Your instructions:
This exercise needs the listing below duplicated exactly.

Data:
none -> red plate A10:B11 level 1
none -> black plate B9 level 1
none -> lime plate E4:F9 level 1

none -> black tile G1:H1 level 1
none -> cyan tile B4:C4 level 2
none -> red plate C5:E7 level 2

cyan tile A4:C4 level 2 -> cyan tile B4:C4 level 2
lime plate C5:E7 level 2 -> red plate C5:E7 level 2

Reply:
none -> red plate A10:B11 level 1
none -> black plate B9 level 1
none -> lime plate E4:F9 level 1

none -> black tile G1:H1 level 1
none -> cyan tile B4:C4 level 2
none -> red plate C5:E7 level 2

cyan tile A4:C4 level 2 -> cyan tile B4:C4 level 2
lime plate C5:E7 level 2 -> red plate C5:E7 level 2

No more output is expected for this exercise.